RAW DATA:
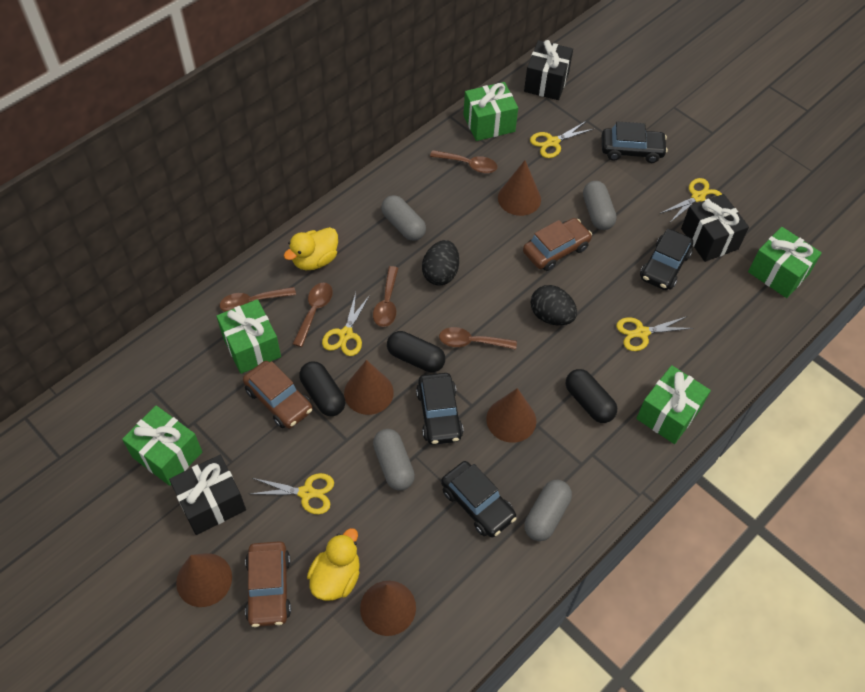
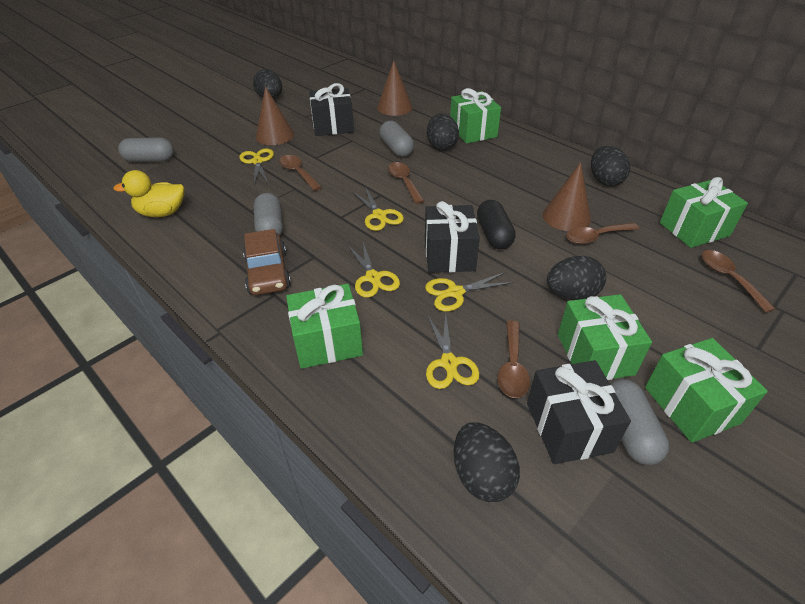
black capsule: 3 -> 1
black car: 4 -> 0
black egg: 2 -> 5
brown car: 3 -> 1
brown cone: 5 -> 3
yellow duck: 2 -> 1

DIRECTIONS:
For the word "black", find every line in the data that holds it and copy that line.

EXERCISE RESPONSE:
black capsule: 3 -> 1
black car: 4 -> 0
black egg: 2 -> 5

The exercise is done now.